*WHAT THE TASK REQUIRES*.
Give again, word for word, every line below from the one that has "camera: 10 degrees right, 0 degrees up" through the one that has "(429, 605) = (383, 570): yellow", both included, and no others.

*AVAILABLE DATA*.
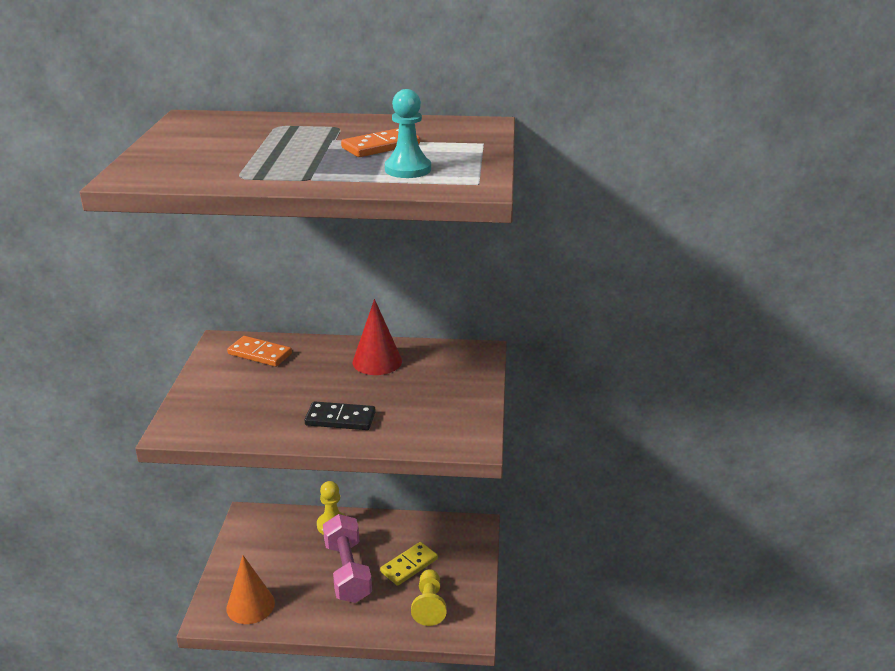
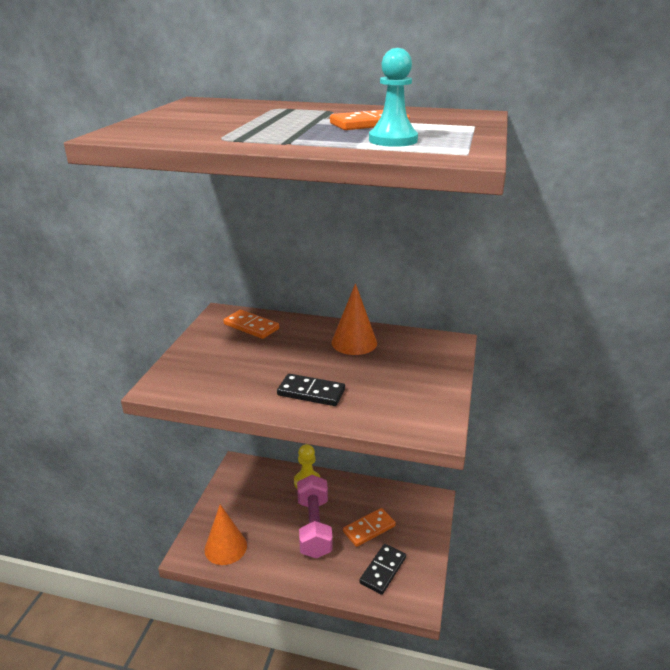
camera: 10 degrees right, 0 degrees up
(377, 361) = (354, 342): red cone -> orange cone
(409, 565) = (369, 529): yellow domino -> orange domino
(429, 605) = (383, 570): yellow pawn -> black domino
---
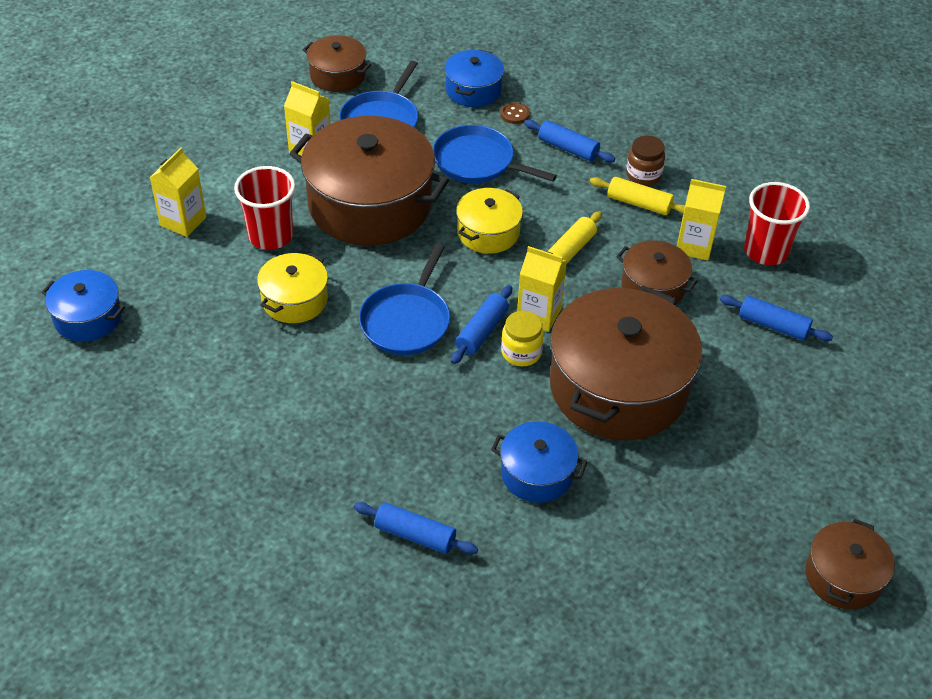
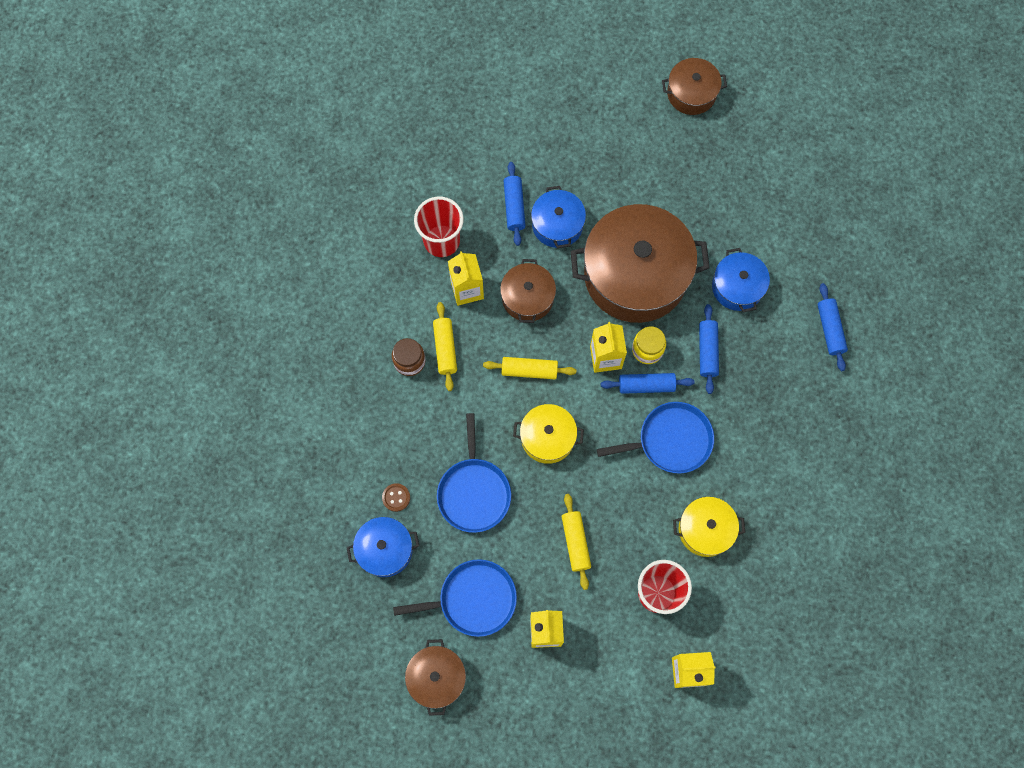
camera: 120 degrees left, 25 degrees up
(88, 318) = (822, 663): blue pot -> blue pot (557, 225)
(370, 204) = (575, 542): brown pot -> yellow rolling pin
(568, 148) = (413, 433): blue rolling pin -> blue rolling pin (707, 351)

*PROBLEM SOLUTION*.
camera: 10 degrees right, 0 degrees up
(377, 361) = (354, 342): red cone -> orange cone
(409, 565) = (369, 529): yellow domino -> orange domino
(429, 605) = (383, 570): yellow pawn -> black domino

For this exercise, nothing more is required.